Repeat only the stretch of lines below that runs from the line with "RTC pin SQW: GP16 -> GP12" through the line with "MATRIX2 pin CLK: A4 -> D6", unaltered.

________________

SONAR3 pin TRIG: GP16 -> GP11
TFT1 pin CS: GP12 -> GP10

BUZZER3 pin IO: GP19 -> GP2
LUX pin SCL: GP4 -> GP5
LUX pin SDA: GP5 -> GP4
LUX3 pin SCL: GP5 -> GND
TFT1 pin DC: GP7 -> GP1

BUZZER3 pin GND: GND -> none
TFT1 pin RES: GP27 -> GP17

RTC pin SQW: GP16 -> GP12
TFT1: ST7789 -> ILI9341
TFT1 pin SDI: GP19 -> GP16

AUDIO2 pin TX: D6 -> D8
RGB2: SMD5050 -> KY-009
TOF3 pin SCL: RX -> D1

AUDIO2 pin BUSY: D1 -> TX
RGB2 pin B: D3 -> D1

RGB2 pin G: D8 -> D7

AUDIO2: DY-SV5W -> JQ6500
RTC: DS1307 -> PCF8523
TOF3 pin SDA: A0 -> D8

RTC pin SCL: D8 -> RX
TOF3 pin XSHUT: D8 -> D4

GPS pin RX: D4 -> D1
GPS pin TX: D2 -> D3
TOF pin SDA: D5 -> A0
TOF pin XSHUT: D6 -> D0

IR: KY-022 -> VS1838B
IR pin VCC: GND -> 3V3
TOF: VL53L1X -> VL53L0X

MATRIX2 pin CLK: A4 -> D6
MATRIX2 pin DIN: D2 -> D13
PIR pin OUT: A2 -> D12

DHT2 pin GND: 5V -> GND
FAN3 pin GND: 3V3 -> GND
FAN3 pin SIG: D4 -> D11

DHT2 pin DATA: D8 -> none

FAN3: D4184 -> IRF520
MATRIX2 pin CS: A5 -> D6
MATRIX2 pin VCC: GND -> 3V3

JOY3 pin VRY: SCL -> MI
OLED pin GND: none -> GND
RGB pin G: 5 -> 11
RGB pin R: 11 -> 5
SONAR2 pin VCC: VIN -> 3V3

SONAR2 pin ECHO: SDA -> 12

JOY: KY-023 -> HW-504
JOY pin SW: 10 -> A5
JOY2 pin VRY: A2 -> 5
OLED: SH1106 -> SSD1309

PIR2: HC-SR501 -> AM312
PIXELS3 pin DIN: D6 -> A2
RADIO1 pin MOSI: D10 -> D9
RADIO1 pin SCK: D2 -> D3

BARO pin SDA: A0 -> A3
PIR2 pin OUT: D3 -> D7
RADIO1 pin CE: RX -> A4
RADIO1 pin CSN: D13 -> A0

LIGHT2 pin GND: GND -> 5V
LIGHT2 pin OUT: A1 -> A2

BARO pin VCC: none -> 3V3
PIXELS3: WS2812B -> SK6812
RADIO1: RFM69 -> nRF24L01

________________

→ **Problem solution**:
RTC pin SQW: GP16 -> GP12
TFT1: ST7789 -> ILI9341
TFT1 pin SDI: GP19 -> GP16

AUDIO2 pin TX: D6 -> D8
RGB2: SMD5050 -> KY-009
TOF3 pin SCL: RX -> D1

AUDIO2 pin BUSY: D1 -> TX
RGB2 pin B: D3 -> D1

RGB2 pin G: D8 -> D7

AUDIO2: DY-SV5W -> JQ6500
RTC: DS1307 -> PCF8523
TOF3 pin SDA: A0 -> D8

RTC pin SCL: D8 -> RX
TOF3 pin XSHUT: D8 -> D4

GPS pin RX: D4 -> D1
GPS pin TX: D2 -> D3
TOF pin SDA: D5 -> A0
TOF pin XSHUT: D6 -> D0

IR: KY-022 -> VS1838B
IR pin VCC: GND -> 3V3
TOF: VL53L1X -> VL53L0X

MATRIX2 pin CLK: A4 -> D6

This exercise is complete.